Records contained in a dataset
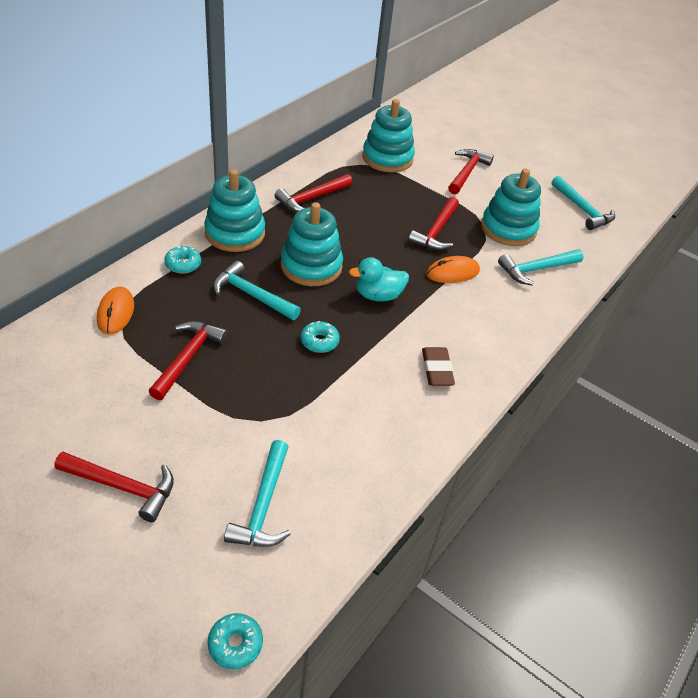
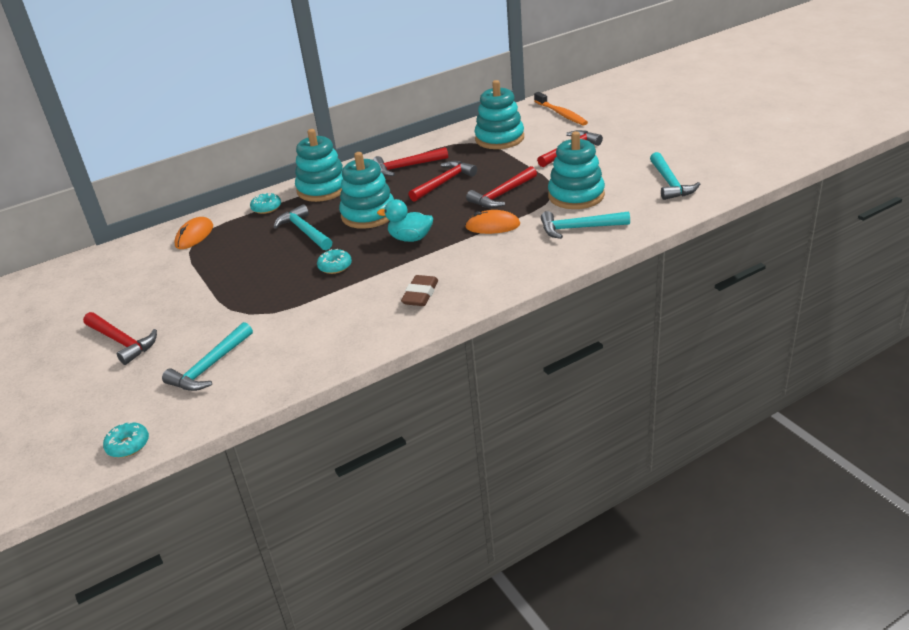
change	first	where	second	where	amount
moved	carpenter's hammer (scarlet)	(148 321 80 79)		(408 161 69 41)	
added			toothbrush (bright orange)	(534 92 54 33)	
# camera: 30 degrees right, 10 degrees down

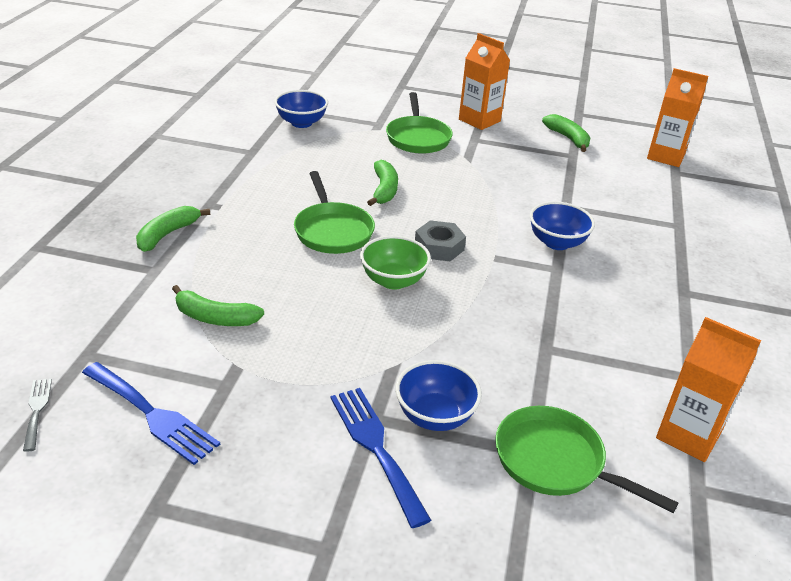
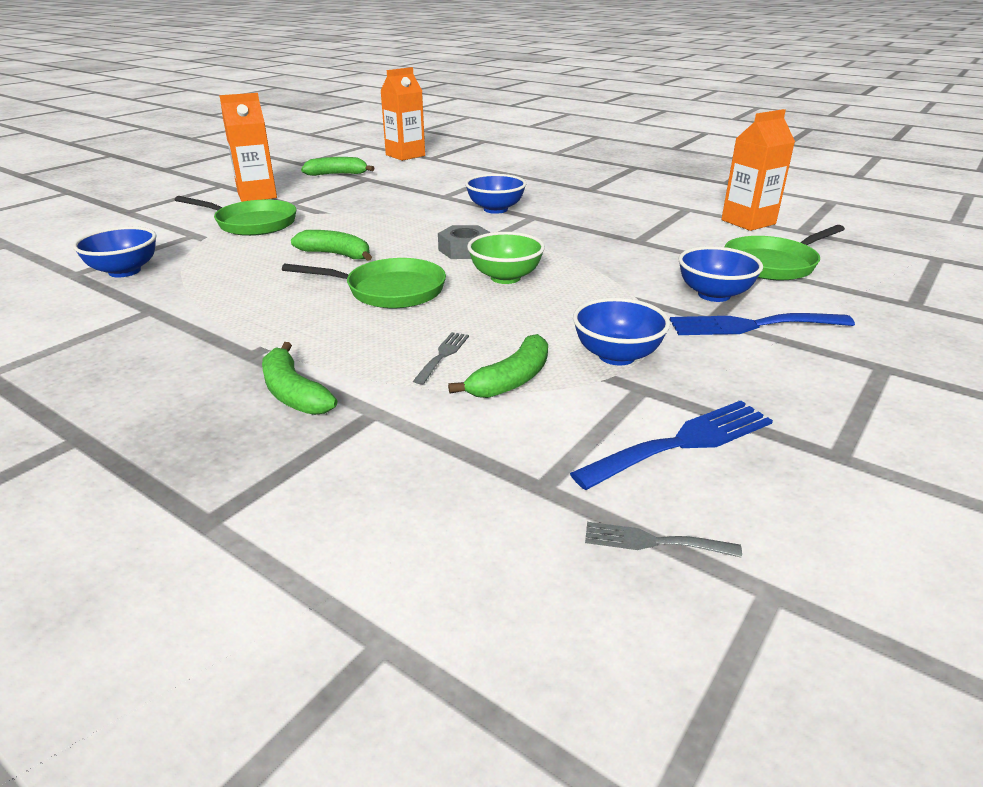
change	first	where	second	where	amount
added			fork (ash-grey)	(413 332 56 52)	
added			serving bowl (cobalt)	(573 298 97 67)	
# camera: 65 degrees left, 5 degrees down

(How to complete this task)
When you copy the data above, keep each line exact and omit the pictures.

(Solution)
change	first	where	second	where	amount
moved	carpenter's hammer (scarlet)	(148 321 80 79)		(408 161 69 41)	
added			toothbrush (bright orange)	(534 92 54 33)	
# camera: 30 degrees right, 10 degrees down

change	first	where	second	where	amount
added			fork (ash-grey)	(413 332 56 52)	
added			serving bowl (cobalt)	(573 298 97 67)	
# camera: 65 degrees left, 5 degrees down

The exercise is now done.